§ Your goal: Every line of the listing belongs in your answer exactly as written; the images do not.
━━━━━ Provided material ━━━━━
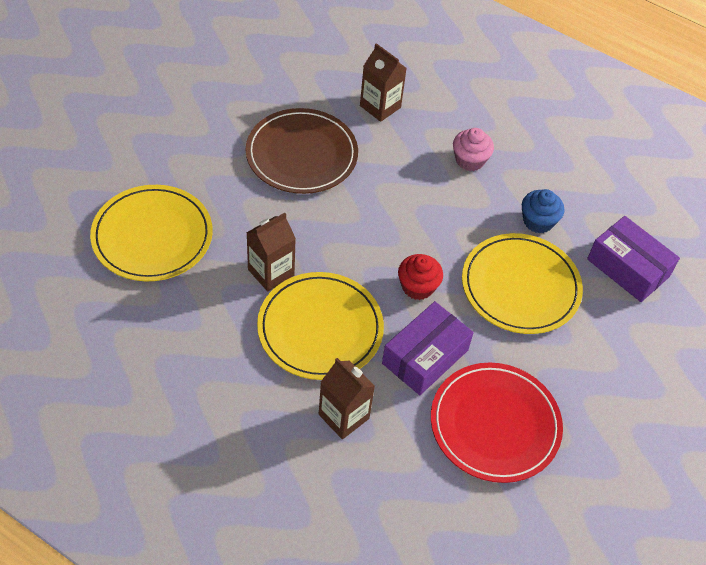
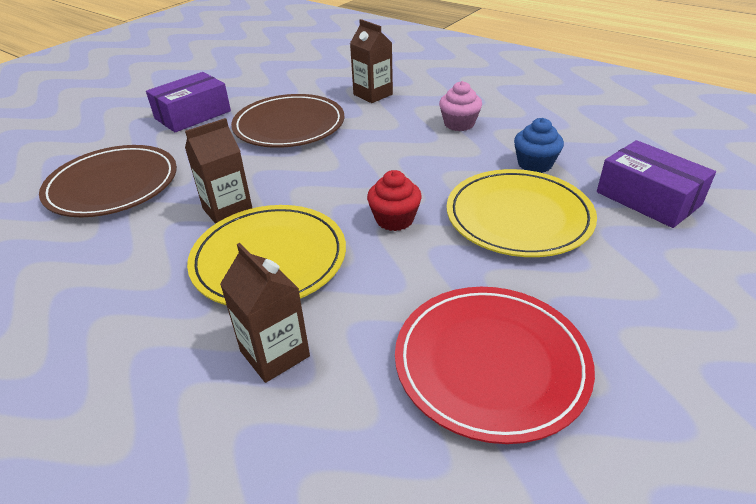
camera: 10 degrees right, 15 degrees down
yellow plate [90,185,213,282] -> brown plate [39,145,177,217]
purple box [382,301,474,395] -> purple box moved to [146,72,231,132]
━━━━━
§ Response:
camera: 10 degrees right, 15 degrees down
yellow plate [90,185,213,282] -> brown plate [39,145,177,217]
purple box [382,301,474,395] -> purple box moved to [146,72,231,132]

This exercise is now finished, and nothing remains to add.